Gather all lines in the entries that include the word "green".

Scene difference descriptions
┄┄┄┄┄┄
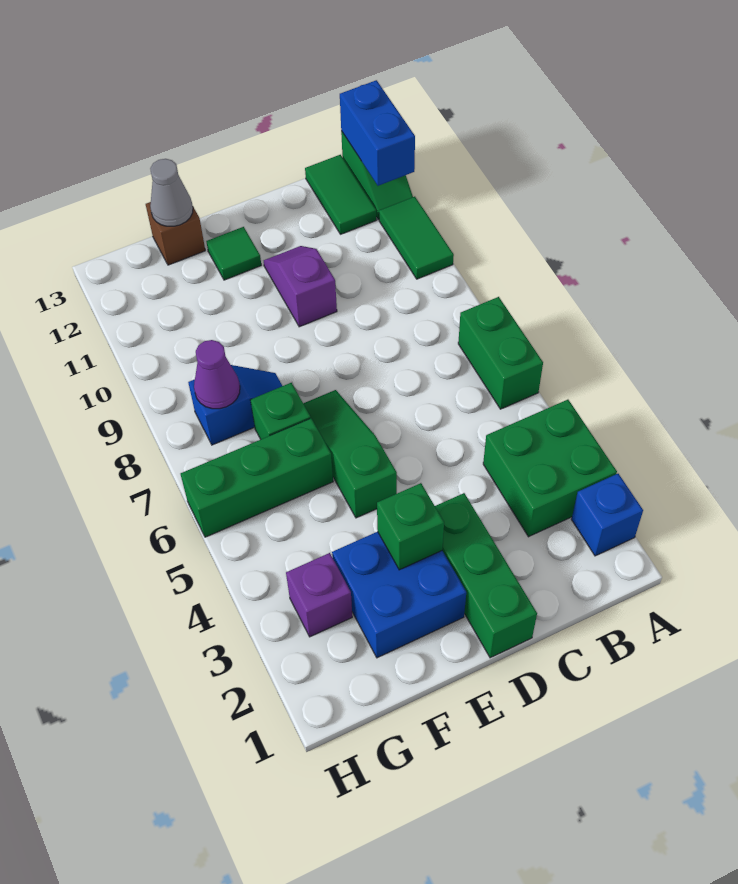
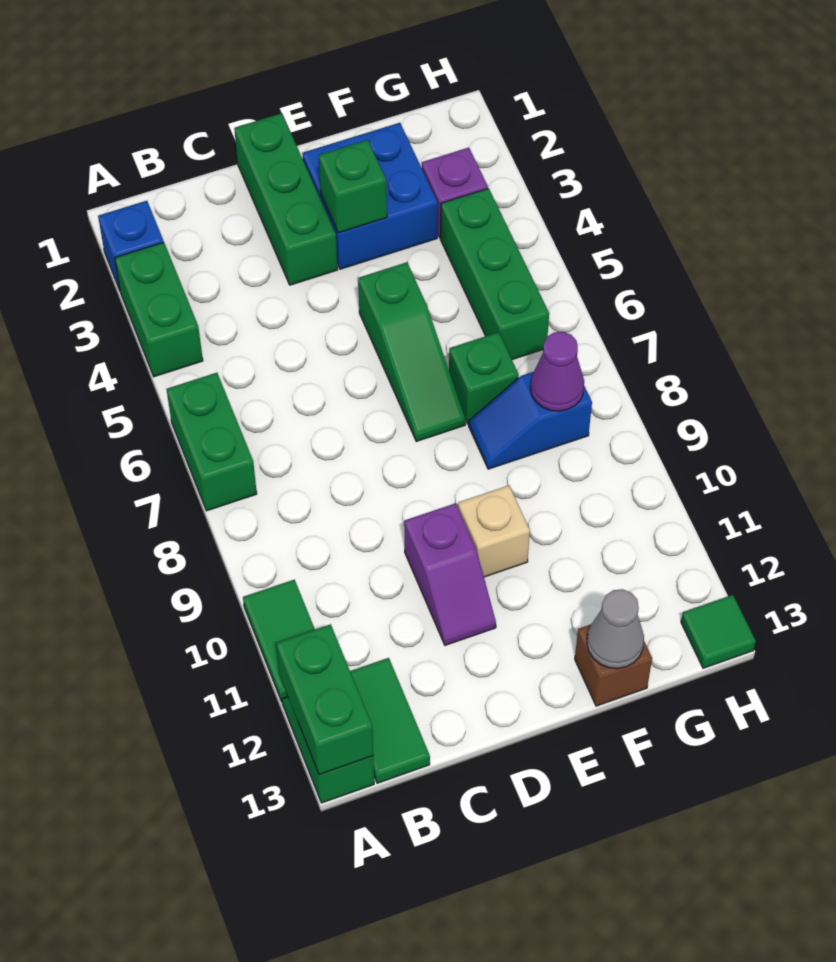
green brick A3:B4 level 1 -> green brick A3:A4 level 1
blue brick A12:A13 level 2 -> green brick A12:A13 level 2
none -> tan brick E10 level 1
green tile E12 level 1 -> green tile H13 level 1
green brick F6:H6 level 1 -> green brick G4:G6 level 1

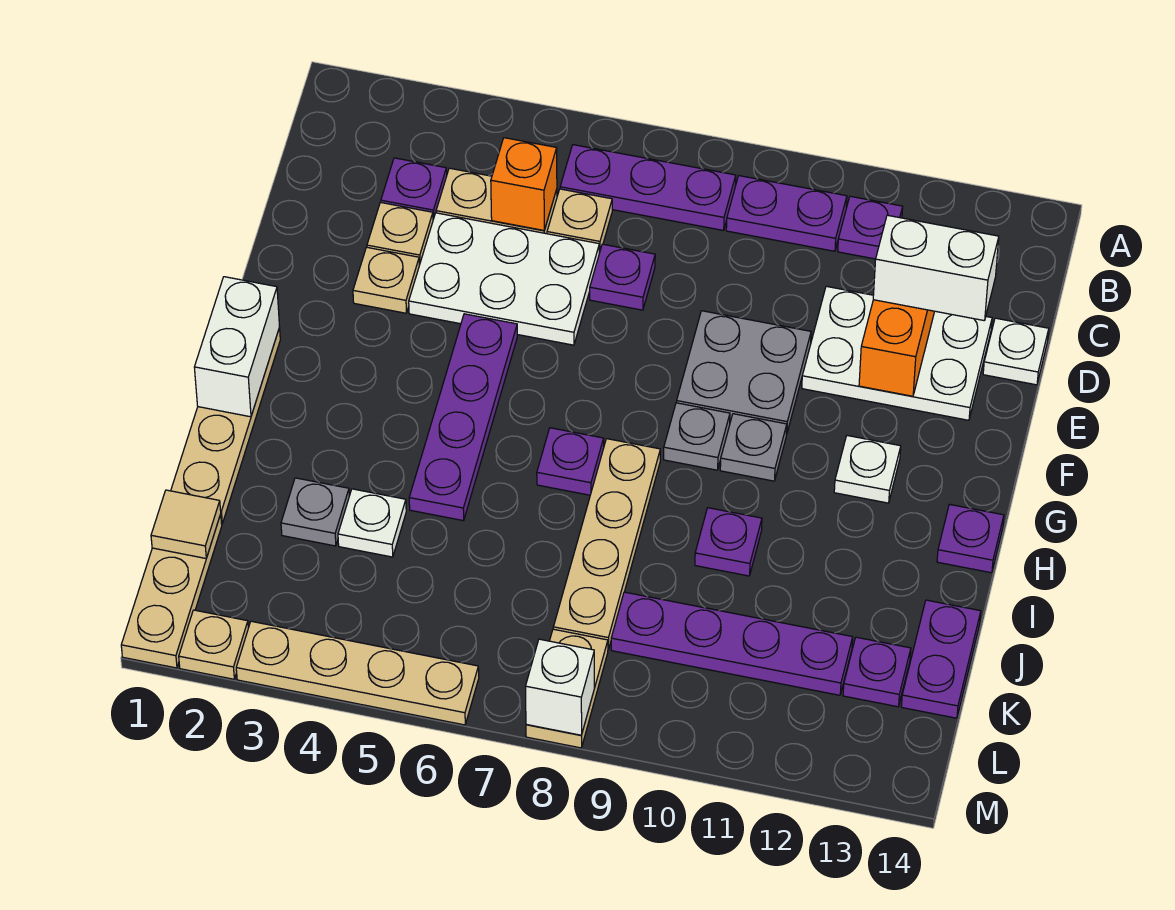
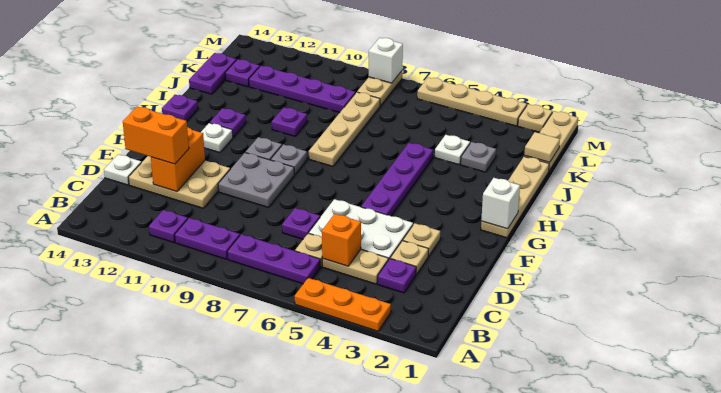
none -> orange plate A3:A5 level 1
white plate D11:E13 level 1 -> tan plate D11:E13 level 1
white brick D12:D13 level 3 -> orange brick D12:D13 level 3
white brick G1:H1 level 2 -> white brick G1 level 2
purple plate H7 level 1 -> purple plate H12 level 1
┄┄┄┄┄┄
#### Exercise response:
green brick A3:B4 level 1 -> green brick A3:A4 level 1
blue brick A12:A13 level 2 -> green brick A12:A13 level 2
green tile E12 level 1 -> green tile H13 level 1
green brick F6:H6 level 1 -> green brick G4:G6 level 1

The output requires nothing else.